____ INFORMATION PROVIDED
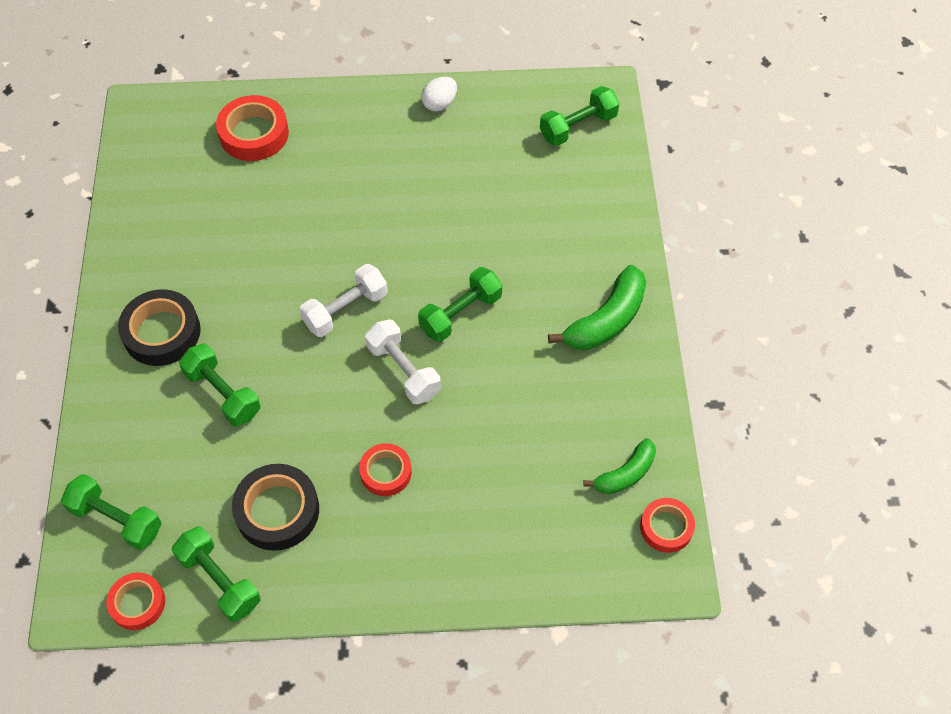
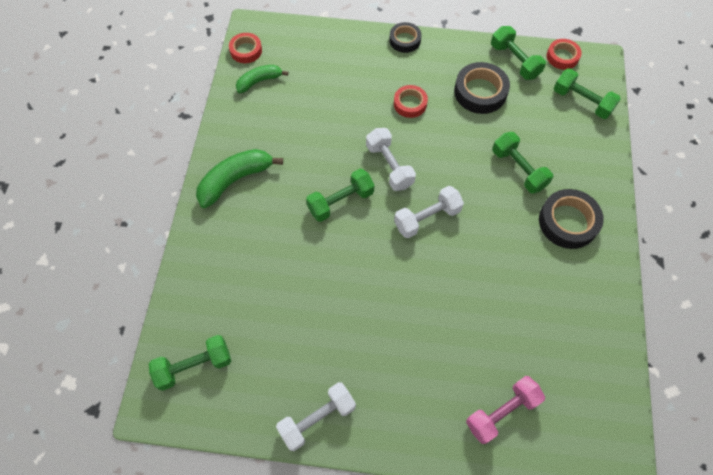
camera: 170 degrees left, 5 degrees up
red tape [216,95,289,161] -> pink dumbbell [466,376,545,444]
white egg [421,77,457,112] -> white dumbbell [276,382,356,451]
none -> black tape [389,22,422,53]

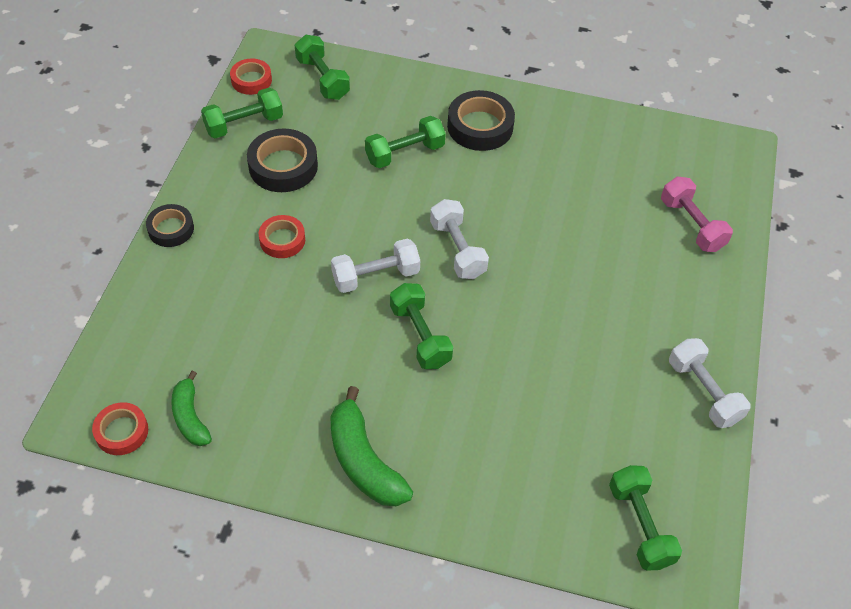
camera: 85 degrees left, 10 degrees down
green dumbbell [554,68,621,119] -> green dumbbell turned 75 degrees counterclockwise [295,35,350,100]

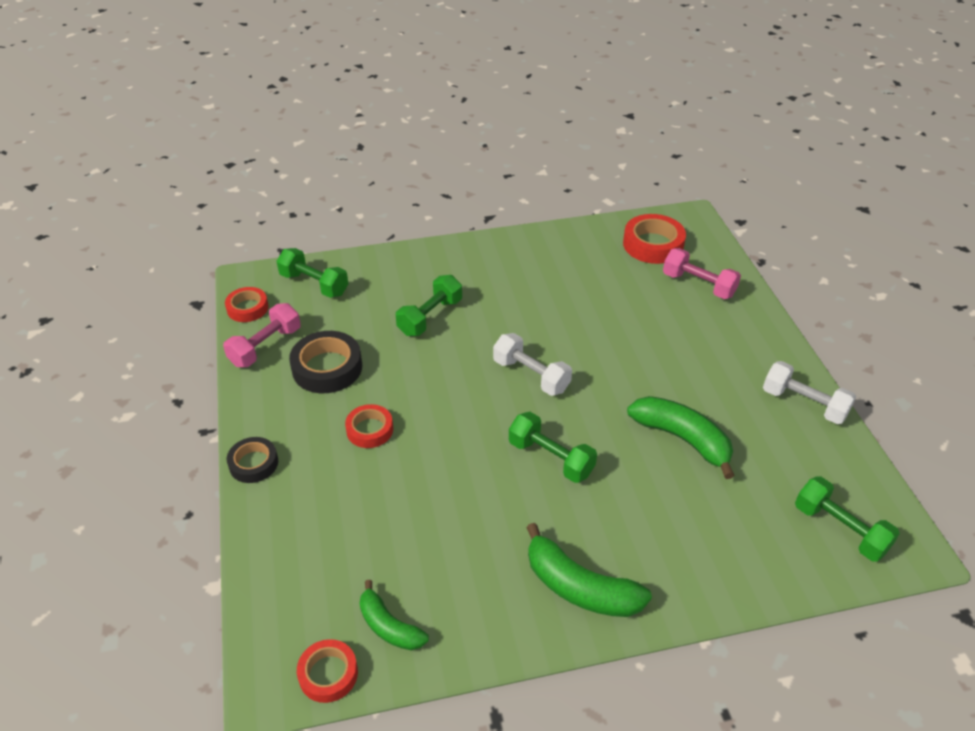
camera: 25 degrees left, 10 degrees down
green dumbbell [201,88,283,138] -> pink dumbbell [223,303,301,367]
white dumbbell [331,238,420,293] -> none
black tape [447,90,515,151] -> none
none -> red tape [623,214,686,264]
none -> green banana [627,396,735,479]

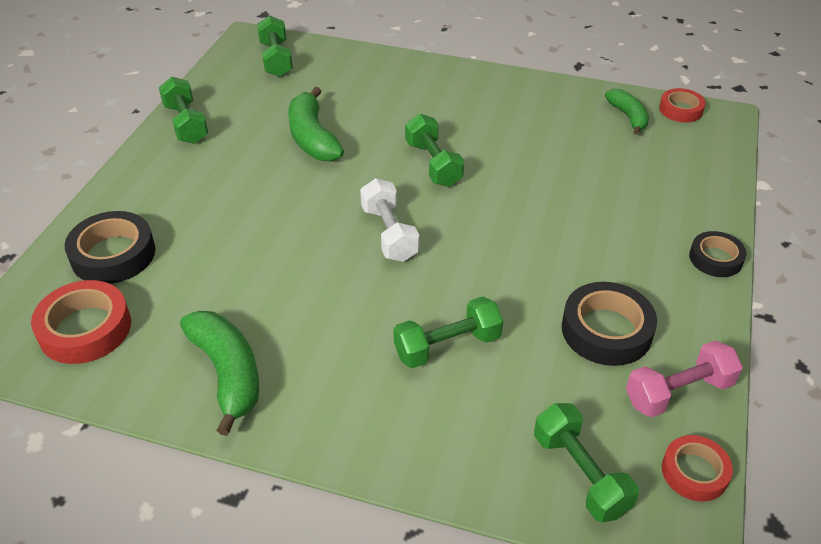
camera: 150 degrees left, 0 degrees up
red tape [345,404,393,448] -> none
green banana [526,523,652,617] -> green banana moved to [180,311,259,436]
pink dumbbell [663,248,741,299] -> black tape [65,211,155,284]
white dumbbell [763,361,856,424] -> green dumbbell [159,77,208,144]

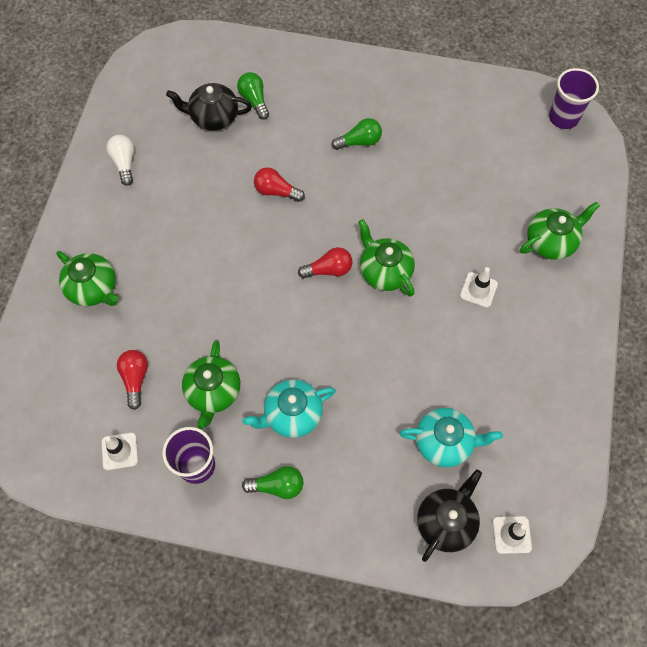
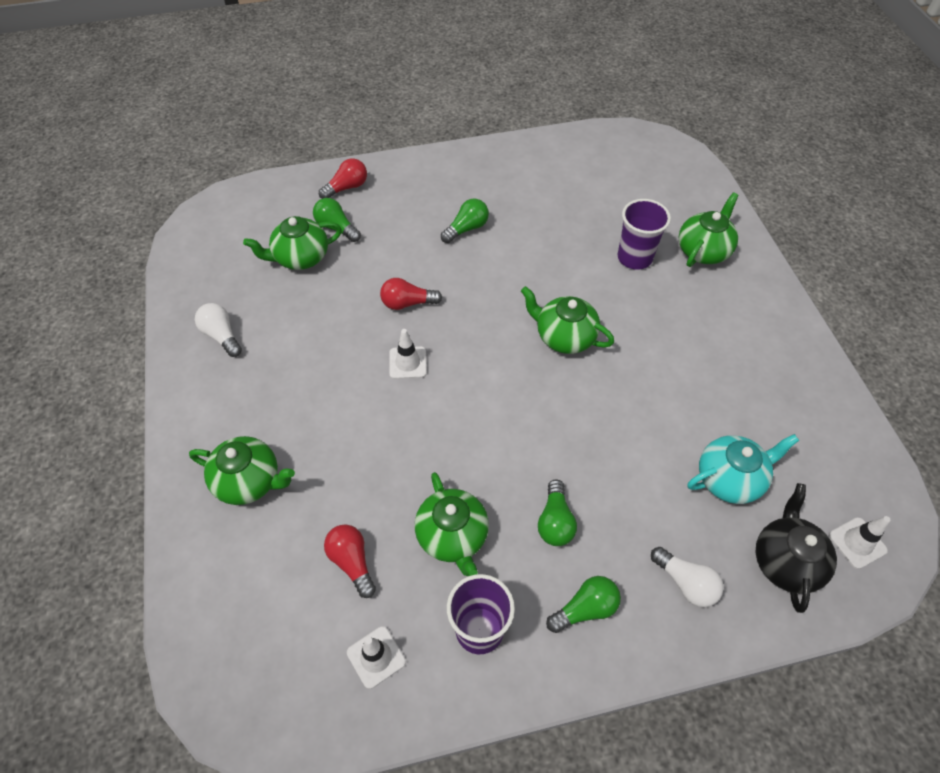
camera: 25 degrees left, 10 degrees down
black teapot [166,83,252,131] -> green teapot [243,216,342,270]
turquoise teapot [243,379,336,438] -> green light bulb [538,480,577,546]
red light bulb [298,247,353,279] -> red light bulb moved to [319,158,367,199]
white traffic cone [460,267,498,308] -> white traffic cone moved to [389,329,427,379]
purple cup [549,68,599,129] -> purple cup moved to [618,199,671,270]
none -> white light bulb [651,547,724,607]

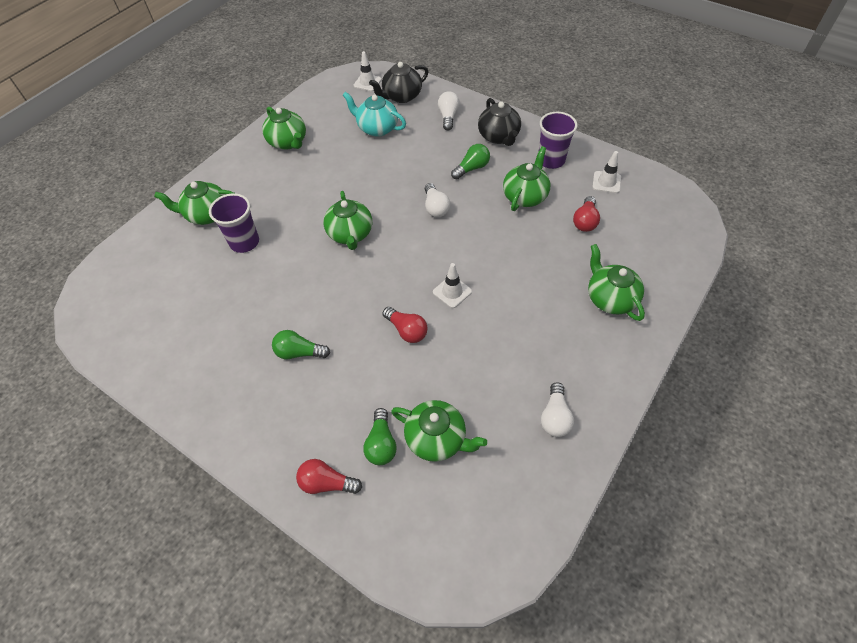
camera: 130 degrees left, 0 degrees up
green light bulb [546,576,621,633] -> black teapot [478,98,521,146]
none -> green teapot [262,107,306,150]
none -> white light bulb [425,183,450,217]

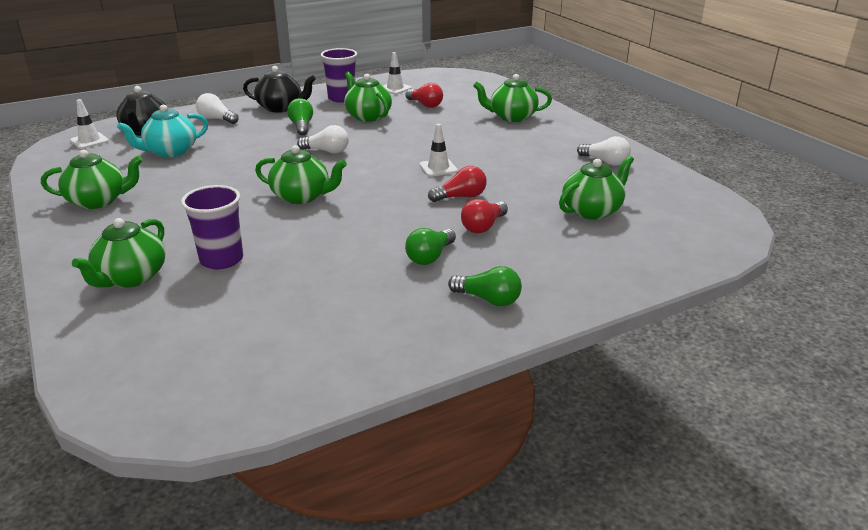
camera: 65 degrees left, 25 degrees down
red light bulb [296,459,362,494] -> red light bulb moved to [461,199,508,233]
green light bulb [363,408,397,465] -> green light bulb moved to [448,266,522,306]

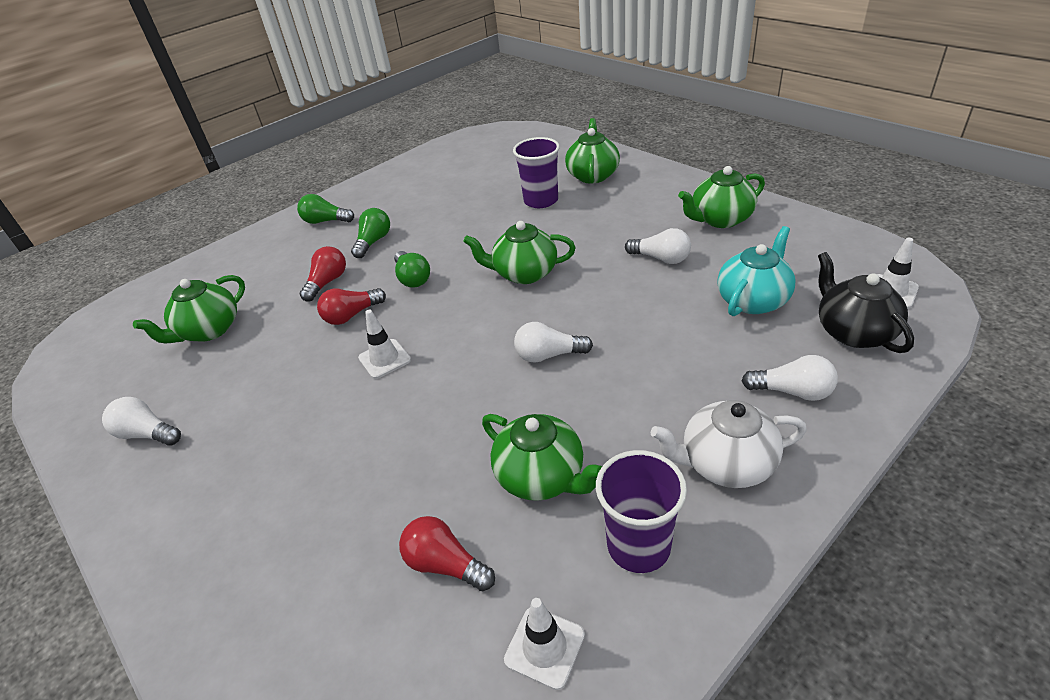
camera: 170 degrees right, 10 degrees up
black teapot [243,66,316,113] -> white teapot [651,400,807,488]
green light bulb [287,98,313,135] -> green light bulb moved to [394,251,430,287]
green teapot [473,74,552,122] -> none
none -> white light bulb [625,228,691,264]

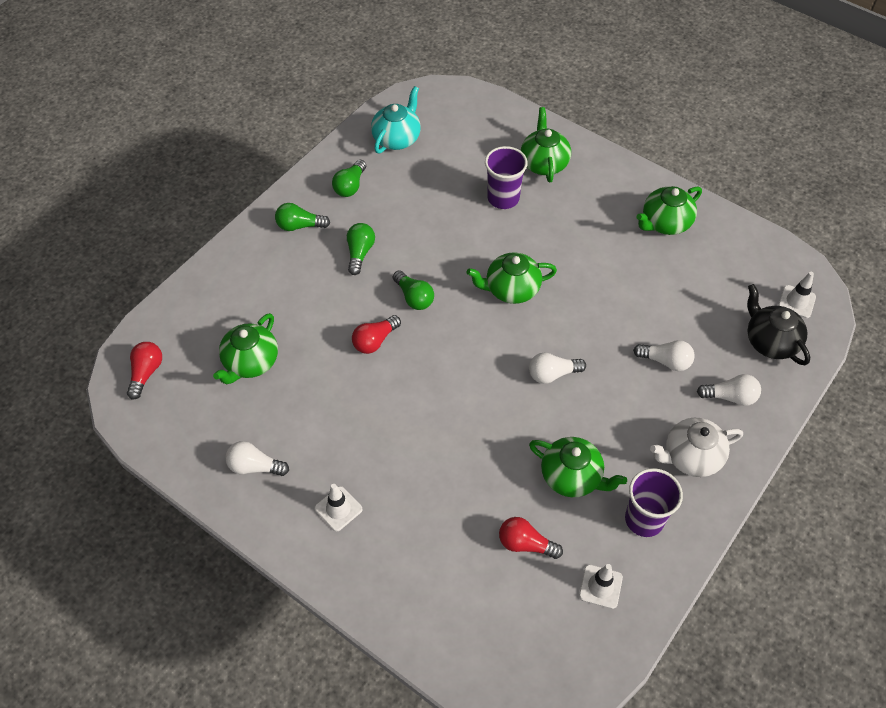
camera: 15 degrees left, 15 degrees up
red light bulb [300,246,346,301] -> red light bulb moved to [127,342,162,399]
white traffic cone [358,310,411,379] -> white traffic cone moved to [314,484,363,532]
white light bulb [625,228,691,264] -> white light bulb moved to [633,340,695,371]
turquoise teapot [717,226,796,316] -> turquoise teapot moved to [371,86,421,154]
none -> green light bulb [332,160,366,197]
________
• EXERCISE PROMPT:
In the data above, which lines lie between the line with "red light bulb [298,247,353,279]" and the line with "purple cup [549,68,599,129]", inclusive? Print those lines exactly and nothing else.

• ANSWER TO THIS PROBLEM:
red light bulb [298,247,353,279] -> red light bulb moved to [319,158,367,199]
white traffic cone [460,267,498,308] -> white traffic cone moved to [389,329,427,379]
purple cup [549,68,599,129] -> purple cup moved to [618,199,671,270]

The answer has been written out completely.